▶ DATA TO EXAMINE
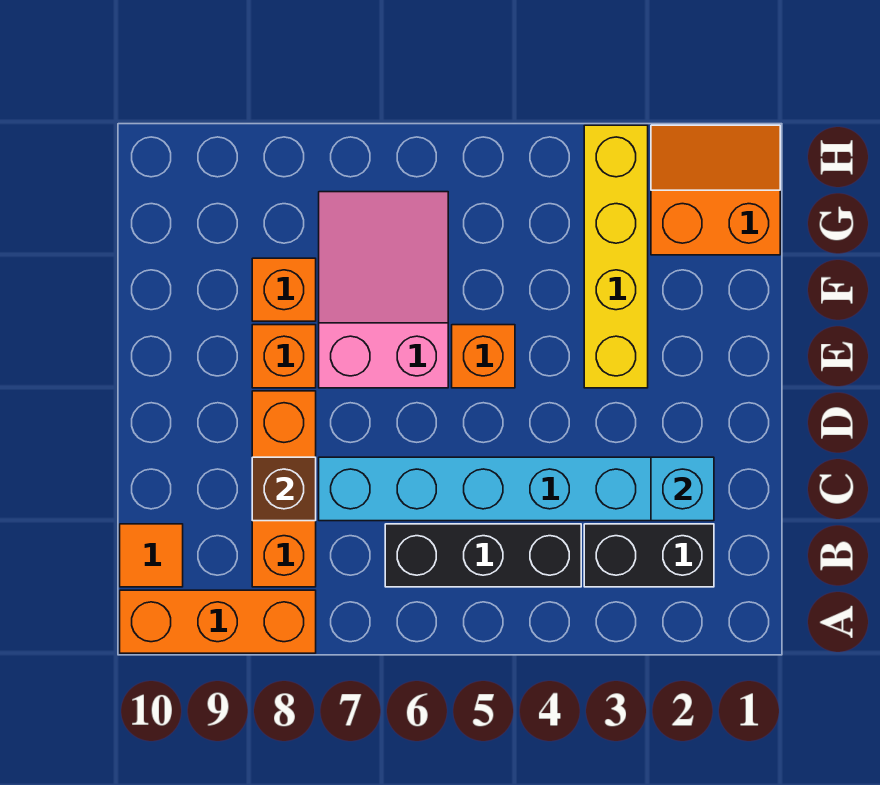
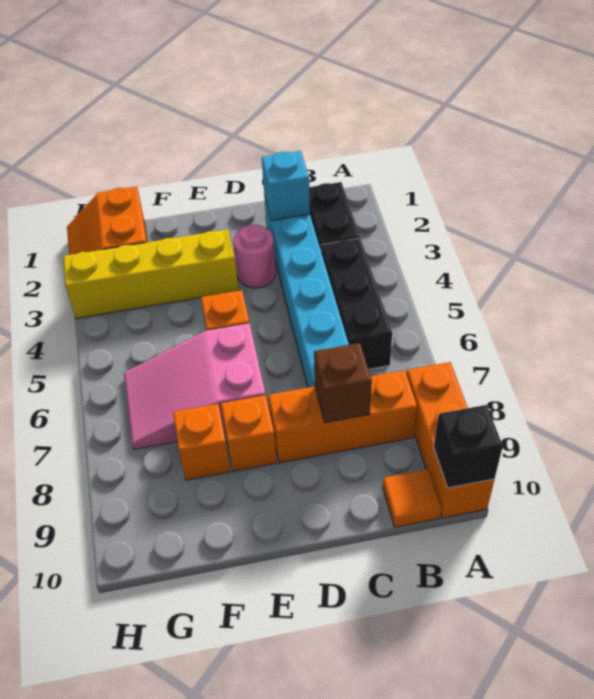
none -> black brick A10 level 2
none -> pink round brick D3 level 1

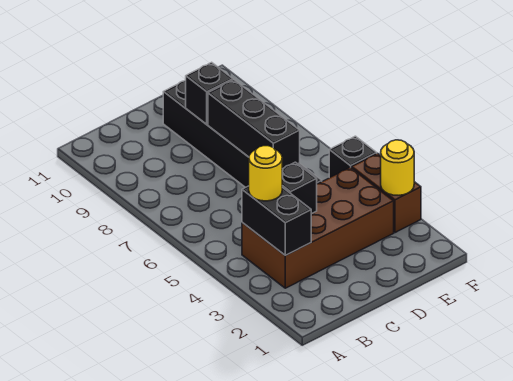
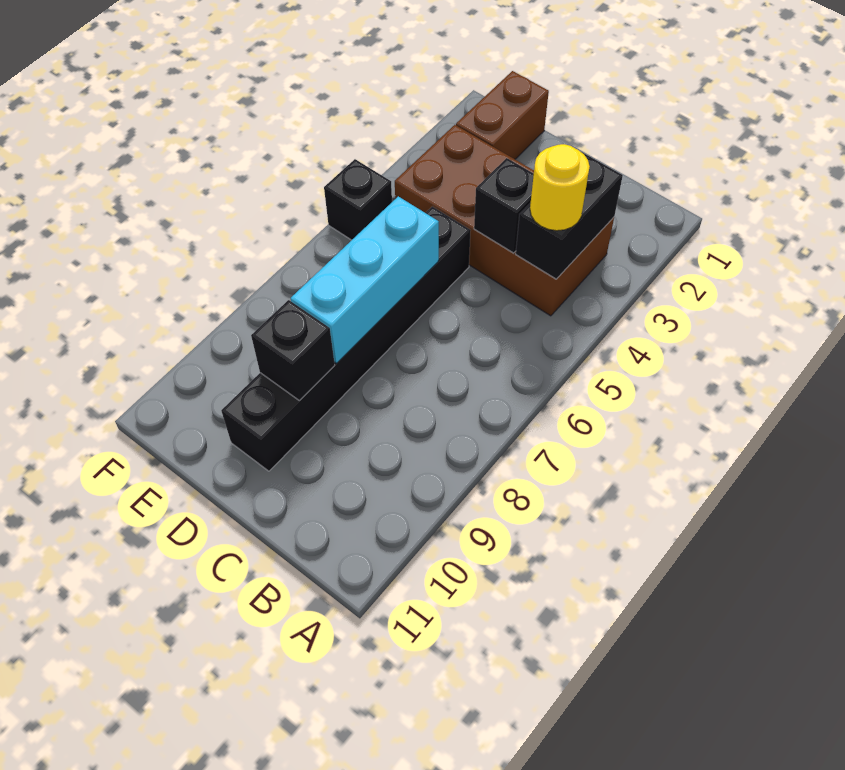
black brick D6:D8 level 2 -> cyan brick D6:D8 level 2
brown brick F3:F4 level 1 -> brown brick E1:E2 level 1
yellow round brick F3 level 2 -> none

▶ DESCRIPTION OF THE TASK
The lines from the one containing "brown brick F3:F4" through the last line of the material above are to be copied exactly, both ends included.

▶ TASK ANSWER
brown brick F3:F4 level 1 -> brown brick E1:E2 level 1
yellow round brick F3 level 2 -> none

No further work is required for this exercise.